* GOAL OF THE EXERCISE
In the records, each line holding "plus" must be reported.

* DATA TO PROCESS
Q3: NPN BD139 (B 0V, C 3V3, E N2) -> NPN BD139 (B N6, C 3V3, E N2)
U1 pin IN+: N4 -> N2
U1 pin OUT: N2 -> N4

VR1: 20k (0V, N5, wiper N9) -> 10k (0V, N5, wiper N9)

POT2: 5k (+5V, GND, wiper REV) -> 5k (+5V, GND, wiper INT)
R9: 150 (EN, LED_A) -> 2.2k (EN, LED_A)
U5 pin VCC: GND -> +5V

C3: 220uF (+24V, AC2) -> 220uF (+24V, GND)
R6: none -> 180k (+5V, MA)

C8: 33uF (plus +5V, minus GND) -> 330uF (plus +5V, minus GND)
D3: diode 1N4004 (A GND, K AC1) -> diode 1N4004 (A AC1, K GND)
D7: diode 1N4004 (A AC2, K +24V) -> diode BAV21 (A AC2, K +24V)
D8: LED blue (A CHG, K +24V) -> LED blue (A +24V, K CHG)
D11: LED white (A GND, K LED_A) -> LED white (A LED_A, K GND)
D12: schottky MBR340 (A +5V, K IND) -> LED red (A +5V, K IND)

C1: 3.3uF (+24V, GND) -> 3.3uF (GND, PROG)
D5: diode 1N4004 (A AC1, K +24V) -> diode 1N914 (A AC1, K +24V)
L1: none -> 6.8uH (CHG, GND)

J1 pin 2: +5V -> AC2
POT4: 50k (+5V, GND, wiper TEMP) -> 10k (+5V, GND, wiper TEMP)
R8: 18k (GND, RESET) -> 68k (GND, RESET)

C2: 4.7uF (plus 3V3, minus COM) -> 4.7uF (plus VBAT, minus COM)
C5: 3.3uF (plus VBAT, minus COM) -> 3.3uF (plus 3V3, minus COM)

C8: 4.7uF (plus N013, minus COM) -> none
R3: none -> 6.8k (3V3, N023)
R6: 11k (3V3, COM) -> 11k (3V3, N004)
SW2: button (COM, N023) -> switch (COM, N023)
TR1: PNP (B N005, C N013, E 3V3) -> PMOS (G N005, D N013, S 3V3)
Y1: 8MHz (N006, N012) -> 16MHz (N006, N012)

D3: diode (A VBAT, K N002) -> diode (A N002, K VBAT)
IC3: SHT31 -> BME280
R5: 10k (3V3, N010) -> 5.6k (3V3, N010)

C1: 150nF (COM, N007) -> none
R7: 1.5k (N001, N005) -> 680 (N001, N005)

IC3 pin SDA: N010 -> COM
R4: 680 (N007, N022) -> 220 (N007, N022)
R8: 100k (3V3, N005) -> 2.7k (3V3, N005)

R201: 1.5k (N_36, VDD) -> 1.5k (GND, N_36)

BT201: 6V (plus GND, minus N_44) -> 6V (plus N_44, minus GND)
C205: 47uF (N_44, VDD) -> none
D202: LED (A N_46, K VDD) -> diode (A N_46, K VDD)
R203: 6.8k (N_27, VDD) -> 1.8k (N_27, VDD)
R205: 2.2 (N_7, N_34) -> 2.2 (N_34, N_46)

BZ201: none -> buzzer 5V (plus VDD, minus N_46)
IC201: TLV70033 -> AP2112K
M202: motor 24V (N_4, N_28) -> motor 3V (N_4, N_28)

* WRITTEN RESPONSE
C8: 33uF (plus +5V, minus GND) -> 330uF (plus +5V, minus GND)
C2: 4.7uF (plus 3V3, minus COM) -> 4.7uF (plus VBAT, minus COM)
C5: 3.3uF (plus VBAT, minus COM) -> 3.3uF (plus 3V3, minus COM)
C8: 4.7uF (plus N013, minus COM) -> none
BT201: 6V (plus GND, minus N_44) -> 6V (plus N_44, minus GND)
BZ201: none -> buzzer 5V (plus VDD, minus N_46)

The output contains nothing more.